What this task involves - The answer should be a faithful retyping of the records that follow, pictures excluded.

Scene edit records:

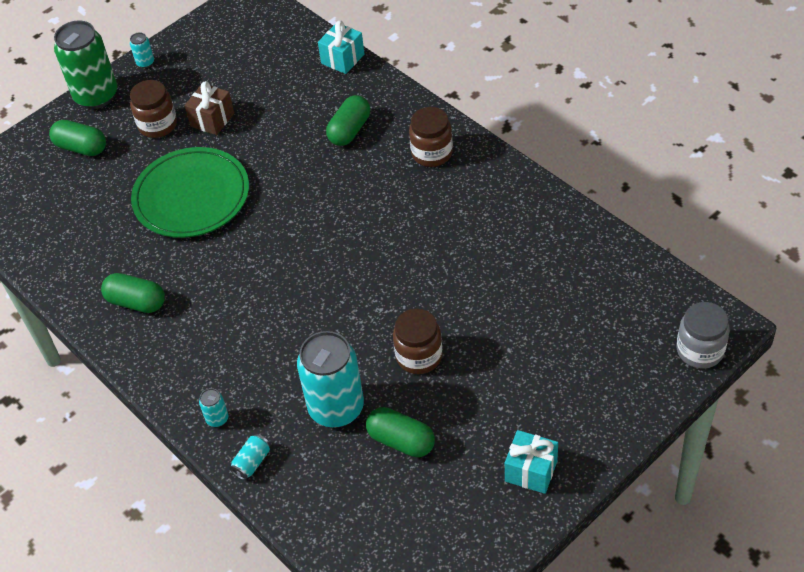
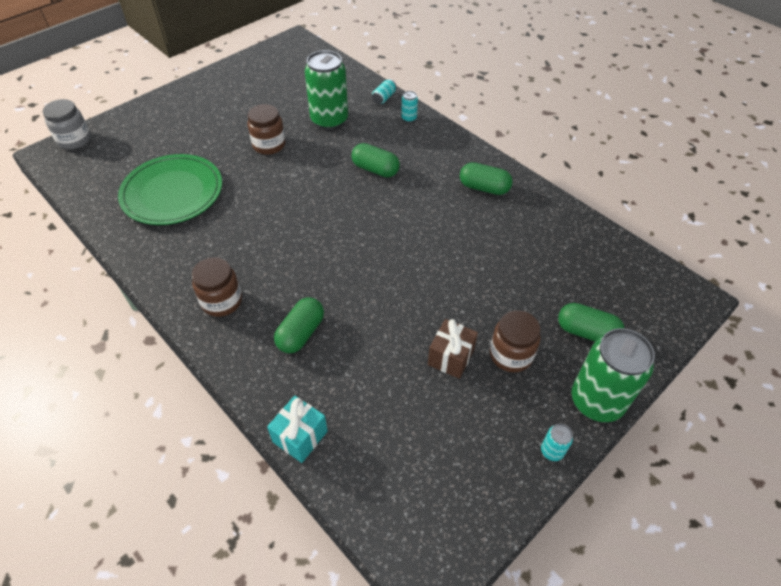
camera: 175 degrees right, 0 degrees up
(191, 196) = (456, 271): green plate -> green plate (172, 193)
(336, 408) = (329, 120): turquoise can -> green can
(401, 441) = (289, 104): green capsule -> green capsule (375, 169)
(531, 471) = (213, 88): turquoise gift -> none

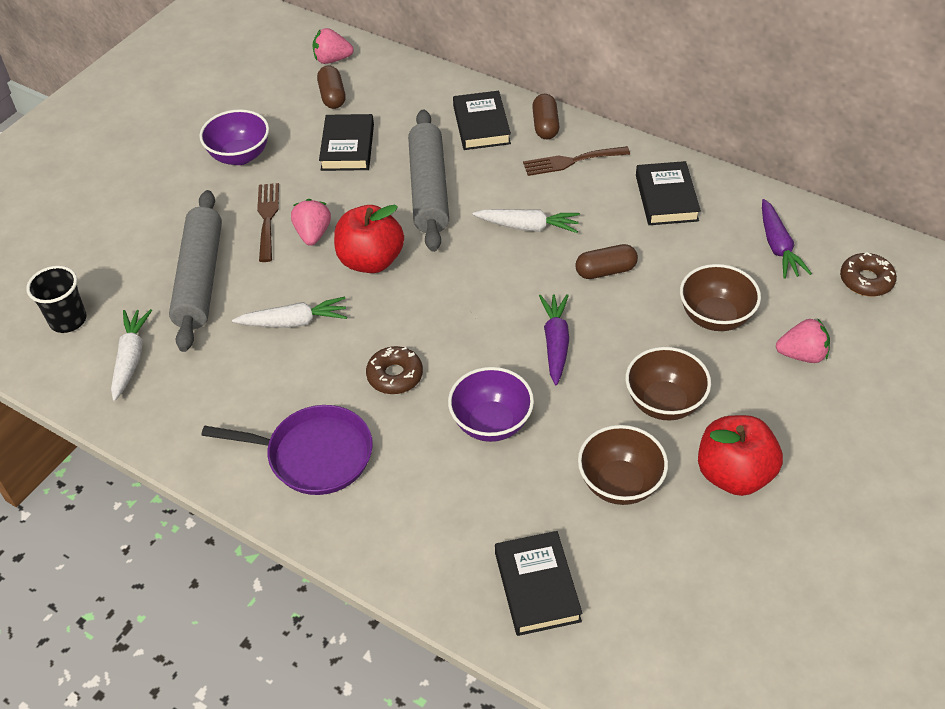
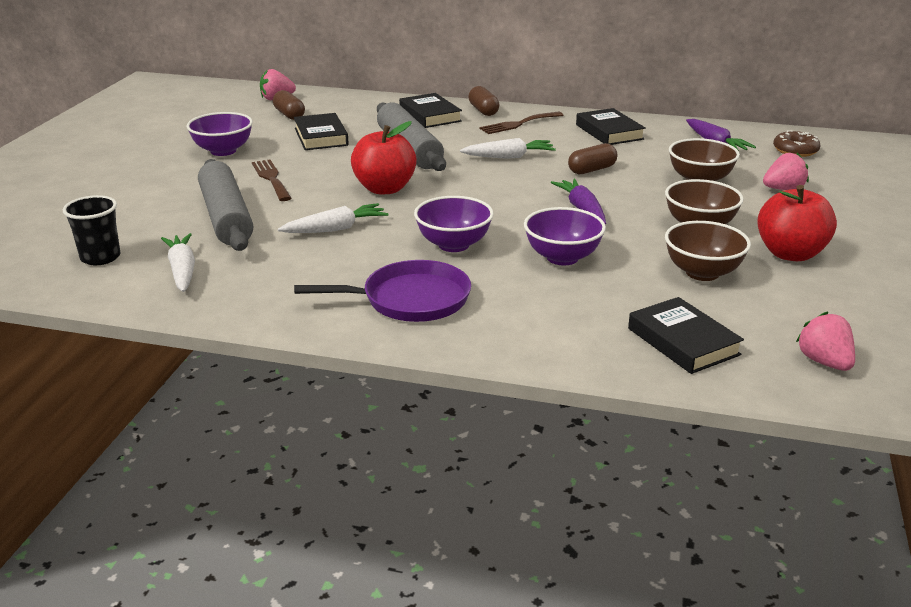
camera: 20 degrees left, 20 degrees down
(313, 234) = (320, 182): pink strawberry -> pink strawberry (824, 362)
(395, 375) = (453, 245): brown donut -> purple bowl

Task solution -
camera: 175 degrees right, 0 degrees up
(191, 196) = (456, 271): green plate -> green plate (172, 193)
(336, 408) = (329, 120): turquoise can -> green can
(401, 441) = (289, 104): green capsule -> green capsule (375, 169)
(531, 471) = (213, 88): turquoise gift -> none

camera: 20 degrees left, 20 degrees down
(313, 234) = (320, 182): pink strawberry -> pink strawberry (824, 362)
(395, 375) = (453, 245): brown donut -> purple bowl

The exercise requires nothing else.